* [EXERCISE GOAL]
Gather every line of the entries that holds the string "shortInstrumentName".

------------------------------

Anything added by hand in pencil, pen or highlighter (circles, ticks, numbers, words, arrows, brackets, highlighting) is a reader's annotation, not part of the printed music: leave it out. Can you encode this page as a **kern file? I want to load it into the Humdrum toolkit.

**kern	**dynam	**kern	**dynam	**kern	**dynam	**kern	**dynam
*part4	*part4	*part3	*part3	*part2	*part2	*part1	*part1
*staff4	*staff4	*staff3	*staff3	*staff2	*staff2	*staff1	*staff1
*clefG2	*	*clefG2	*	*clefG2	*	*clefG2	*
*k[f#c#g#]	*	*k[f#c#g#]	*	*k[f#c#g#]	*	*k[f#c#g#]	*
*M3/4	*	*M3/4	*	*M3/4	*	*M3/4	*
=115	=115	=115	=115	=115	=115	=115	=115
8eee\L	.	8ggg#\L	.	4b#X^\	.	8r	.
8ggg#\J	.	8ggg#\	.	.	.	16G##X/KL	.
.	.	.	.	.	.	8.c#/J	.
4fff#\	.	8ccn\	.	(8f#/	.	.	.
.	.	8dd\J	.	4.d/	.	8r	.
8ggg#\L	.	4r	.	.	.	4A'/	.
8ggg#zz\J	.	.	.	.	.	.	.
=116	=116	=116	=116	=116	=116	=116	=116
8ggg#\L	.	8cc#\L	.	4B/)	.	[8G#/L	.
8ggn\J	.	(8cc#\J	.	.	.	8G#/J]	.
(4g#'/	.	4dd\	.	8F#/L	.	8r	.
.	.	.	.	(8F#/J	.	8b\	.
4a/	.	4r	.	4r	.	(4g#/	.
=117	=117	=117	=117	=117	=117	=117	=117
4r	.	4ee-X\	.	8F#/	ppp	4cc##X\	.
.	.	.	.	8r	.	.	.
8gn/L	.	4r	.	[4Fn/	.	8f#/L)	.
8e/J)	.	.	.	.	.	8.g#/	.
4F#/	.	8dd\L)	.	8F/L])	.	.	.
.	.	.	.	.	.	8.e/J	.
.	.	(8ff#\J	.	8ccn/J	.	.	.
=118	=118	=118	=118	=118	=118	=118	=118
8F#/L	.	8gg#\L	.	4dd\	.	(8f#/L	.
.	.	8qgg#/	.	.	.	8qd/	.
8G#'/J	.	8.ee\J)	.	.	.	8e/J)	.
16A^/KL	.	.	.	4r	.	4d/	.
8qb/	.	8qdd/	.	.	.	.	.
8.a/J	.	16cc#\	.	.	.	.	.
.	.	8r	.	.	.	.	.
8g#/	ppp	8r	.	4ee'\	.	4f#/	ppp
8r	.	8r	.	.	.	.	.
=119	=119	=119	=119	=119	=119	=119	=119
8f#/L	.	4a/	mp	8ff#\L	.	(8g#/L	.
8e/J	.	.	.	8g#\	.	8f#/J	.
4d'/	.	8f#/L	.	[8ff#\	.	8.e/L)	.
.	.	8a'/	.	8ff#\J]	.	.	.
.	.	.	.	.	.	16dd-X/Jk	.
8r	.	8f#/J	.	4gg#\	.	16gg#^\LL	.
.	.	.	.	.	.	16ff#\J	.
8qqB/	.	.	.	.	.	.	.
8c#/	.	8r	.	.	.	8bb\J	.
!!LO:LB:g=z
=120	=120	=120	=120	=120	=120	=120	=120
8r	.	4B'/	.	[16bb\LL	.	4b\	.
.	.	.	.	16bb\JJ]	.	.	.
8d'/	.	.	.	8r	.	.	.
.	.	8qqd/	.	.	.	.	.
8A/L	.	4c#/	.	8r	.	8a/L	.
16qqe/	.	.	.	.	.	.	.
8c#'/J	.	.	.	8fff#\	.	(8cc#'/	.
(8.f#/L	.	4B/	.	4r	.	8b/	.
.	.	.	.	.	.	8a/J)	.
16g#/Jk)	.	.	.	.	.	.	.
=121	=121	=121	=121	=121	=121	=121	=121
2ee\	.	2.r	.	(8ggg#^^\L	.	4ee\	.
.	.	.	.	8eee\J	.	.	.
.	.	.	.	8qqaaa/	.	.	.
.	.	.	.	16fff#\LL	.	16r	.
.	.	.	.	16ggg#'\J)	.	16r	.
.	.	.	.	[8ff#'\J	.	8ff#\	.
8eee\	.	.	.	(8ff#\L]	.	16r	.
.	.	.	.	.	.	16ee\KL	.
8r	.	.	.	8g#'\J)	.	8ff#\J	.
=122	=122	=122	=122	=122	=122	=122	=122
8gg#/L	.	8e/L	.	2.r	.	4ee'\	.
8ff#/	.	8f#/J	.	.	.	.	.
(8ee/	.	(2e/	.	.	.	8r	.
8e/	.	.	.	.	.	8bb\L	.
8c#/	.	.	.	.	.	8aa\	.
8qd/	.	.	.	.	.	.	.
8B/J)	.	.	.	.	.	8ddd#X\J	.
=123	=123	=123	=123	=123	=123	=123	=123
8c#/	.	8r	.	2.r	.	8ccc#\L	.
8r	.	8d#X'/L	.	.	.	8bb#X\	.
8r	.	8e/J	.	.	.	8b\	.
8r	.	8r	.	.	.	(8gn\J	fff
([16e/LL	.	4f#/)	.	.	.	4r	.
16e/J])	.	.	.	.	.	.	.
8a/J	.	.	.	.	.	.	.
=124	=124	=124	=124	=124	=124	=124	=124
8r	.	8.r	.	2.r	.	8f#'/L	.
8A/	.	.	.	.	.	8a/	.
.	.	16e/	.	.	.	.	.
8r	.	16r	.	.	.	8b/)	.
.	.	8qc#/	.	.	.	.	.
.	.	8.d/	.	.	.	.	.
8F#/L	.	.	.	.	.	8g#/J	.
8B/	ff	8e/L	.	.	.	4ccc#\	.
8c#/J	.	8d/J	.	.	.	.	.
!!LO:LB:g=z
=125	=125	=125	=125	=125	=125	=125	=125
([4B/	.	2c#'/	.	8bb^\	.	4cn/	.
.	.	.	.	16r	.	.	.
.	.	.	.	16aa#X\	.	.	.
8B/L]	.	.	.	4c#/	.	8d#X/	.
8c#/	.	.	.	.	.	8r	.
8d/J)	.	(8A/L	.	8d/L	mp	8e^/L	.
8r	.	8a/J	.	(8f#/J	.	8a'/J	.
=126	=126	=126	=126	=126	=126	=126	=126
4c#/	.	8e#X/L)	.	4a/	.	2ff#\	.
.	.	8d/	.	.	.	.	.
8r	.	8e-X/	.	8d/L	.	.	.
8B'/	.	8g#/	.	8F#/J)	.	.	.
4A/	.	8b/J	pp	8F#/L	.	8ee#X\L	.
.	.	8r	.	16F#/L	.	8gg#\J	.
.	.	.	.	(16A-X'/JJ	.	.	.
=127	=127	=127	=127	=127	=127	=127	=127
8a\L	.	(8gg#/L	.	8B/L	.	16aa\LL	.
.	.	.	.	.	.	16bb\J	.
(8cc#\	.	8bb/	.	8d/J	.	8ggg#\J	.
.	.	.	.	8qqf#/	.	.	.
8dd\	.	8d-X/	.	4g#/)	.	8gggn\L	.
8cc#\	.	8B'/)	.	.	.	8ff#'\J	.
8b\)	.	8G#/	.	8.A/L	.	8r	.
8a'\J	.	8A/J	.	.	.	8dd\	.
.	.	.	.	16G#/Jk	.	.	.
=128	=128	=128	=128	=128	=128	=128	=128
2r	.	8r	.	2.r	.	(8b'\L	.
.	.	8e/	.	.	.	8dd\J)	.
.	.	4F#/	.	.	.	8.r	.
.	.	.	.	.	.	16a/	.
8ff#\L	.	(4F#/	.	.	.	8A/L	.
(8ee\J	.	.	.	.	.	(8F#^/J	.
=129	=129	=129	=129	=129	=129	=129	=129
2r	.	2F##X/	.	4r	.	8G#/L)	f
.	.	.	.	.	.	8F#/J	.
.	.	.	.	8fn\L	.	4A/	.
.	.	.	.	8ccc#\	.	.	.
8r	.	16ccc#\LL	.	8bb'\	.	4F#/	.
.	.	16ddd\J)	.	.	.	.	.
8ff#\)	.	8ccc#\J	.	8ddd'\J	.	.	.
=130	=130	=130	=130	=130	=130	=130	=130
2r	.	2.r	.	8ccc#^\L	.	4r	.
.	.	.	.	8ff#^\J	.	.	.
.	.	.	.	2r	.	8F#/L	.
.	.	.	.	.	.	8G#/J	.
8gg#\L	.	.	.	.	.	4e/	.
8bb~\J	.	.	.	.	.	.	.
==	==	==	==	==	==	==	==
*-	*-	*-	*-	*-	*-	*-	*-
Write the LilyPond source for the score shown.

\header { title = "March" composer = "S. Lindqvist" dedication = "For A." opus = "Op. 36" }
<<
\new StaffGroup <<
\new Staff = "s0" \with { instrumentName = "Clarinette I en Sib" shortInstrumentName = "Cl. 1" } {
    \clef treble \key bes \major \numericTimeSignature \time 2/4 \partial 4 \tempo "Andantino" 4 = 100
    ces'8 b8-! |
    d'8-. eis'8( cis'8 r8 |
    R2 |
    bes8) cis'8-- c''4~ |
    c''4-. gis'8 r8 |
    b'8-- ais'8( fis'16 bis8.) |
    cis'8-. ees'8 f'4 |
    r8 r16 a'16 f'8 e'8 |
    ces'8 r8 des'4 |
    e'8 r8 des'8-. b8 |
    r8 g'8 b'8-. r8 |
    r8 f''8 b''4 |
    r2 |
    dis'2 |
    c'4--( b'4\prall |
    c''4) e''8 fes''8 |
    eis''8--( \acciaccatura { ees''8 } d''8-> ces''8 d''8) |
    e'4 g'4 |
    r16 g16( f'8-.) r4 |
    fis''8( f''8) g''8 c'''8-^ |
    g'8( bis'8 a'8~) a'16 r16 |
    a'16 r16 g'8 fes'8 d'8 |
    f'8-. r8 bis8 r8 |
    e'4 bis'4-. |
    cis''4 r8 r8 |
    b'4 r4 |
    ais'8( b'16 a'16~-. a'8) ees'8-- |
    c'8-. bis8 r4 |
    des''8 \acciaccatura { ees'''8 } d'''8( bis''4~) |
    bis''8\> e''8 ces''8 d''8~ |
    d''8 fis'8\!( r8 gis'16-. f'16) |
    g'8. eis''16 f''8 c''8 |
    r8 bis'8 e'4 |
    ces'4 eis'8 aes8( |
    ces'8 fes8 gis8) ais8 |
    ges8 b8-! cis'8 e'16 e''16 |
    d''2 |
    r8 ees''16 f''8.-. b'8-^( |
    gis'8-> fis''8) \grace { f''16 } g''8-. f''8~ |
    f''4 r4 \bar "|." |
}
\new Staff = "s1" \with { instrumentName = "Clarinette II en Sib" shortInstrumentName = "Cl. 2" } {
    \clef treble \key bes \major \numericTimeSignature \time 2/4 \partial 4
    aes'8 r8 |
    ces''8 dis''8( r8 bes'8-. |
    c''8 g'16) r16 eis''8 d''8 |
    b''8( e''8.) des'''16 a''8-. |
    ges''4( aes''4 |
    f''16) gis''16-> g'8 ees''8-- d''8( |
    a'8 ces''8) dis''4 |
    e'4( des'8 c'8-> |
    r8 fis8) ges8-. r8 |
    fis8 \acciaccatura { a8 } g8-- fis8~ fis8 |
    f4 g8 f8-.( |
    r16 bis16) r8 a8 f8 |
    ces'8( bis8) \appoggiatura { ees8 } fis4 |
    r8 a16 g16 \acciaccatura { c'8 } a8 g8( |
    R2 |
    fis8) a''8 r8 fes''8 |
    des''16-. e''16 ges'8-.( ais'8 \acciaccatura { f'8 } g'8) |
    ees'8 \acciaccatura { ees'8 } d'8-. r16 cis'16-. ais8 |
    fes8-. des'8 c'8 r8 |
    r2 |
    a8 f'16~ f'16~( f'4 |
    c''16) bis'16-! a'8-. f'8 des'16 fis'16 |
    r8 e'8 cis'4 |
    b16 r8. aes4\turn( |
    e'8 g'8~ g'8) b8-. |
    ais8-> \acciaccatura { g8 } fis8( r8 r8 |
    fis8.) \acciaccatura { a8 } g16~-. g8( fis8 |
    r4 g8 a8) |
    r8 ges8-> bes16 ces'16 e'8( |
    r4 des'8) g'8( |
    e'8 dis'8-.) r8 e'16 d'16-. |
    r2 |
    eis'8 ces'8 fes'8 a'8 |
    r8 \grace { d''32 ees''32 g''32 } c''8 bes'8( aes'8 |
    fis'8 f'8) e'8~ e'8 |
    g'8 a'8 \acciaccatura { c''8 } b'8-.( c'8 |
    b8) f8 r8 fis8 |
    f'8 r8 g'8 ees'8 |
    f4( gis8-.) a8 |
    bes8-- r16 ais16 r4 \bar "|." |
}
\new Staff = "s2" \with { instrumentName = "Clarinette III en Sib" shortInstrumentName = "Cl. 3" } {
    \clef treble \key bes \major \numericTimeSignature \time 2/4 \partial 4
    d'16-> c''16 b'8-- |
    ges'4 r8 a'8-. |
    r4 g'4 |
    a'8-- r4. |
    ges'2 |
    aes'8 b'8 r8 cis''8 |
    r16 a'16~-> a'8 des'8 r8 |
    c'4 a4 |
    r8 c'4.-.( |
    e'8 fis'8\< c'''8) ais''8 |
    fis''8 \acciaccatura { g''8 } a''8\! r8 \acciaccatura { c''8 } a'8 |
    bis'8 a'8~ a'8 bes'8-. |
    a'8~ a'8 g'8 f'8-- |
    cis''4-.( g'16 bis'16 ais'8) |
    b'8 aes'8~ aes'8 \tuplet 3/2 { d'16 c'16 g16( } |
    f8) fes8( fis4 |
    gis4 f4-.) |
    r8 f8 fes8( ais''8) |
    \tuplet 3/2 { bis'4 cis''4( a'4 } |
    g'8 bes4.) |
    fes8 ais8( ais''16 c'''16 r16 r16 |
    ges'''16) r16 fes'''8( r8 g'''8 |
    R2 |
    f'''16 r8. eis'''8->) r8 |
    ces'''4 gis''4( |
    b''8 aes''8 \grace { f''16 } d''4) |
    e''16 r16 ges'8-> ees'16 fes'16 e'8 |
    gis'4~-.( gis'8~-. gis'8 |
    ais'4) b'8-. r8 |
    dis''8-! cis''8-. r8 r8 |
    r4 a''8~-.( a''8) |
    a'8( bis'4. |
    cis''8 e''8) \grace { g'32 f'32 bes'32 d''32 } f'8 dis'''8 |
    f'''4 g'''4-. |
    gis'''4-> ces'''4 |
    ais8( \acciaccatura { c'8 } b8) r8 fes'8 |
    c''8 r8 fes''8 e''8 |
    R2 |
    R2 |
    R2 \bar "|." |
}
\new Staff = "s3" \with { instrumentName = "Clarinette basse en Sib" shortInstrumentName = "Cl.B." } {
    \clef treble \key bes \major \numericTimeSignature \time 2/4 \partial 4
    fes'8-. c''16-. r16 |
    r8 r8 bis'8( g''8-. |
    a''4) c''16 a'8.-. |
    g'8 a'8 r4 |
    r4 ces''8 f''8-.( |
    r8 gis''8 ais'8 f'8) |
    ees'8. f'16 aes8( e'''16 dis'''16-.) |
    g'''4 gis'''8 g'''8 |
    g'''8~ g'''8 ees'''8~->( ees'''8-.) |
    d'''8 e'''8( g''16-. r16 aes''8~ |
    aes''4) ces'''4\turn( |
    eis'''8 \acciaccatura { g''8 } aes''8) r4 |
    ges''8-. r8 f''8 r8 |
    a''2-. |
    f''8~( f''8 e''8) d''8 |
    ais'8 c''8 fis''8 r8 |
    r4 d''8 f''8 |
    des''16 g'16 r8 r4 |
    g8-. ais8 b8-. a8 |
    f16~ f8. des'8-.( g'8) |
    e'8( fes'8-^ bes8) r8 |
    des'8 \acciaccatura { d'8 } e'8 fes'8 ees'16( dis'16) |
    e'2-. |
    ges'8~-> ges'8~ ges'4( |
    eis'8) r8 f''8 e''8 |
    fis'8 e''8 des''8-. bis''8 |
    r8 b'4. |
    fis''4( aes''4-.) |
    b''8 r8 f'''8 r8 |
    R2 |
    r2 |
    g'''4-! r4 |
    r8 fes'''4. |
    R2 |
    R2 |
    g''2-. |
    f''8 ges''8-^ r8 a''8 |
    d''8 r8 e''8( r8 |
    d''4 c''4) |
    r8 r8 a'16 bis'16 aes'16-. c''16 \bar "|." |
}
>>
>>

------------------------------

* [EXERCISE ANSWER]
\new Staff = "s0" \with { instrumentName = "Clarinette I en Sib" shortInstrumentName = "Cl. 1" } {
\new Staff = "s1" \with { instrumentName = "Clarinette II en Sib" shortInstrumentName = "Cl. 2" } {
\new Staff = "s2" \with { instrumentName = "Clarinette III en Sib" shortInstrumentName = "Cl. 3" } {
\new Staff = "s3" \with { instrumentName = "Clarinette basse en Sib" shortInstrumentName = "Cl.B." } {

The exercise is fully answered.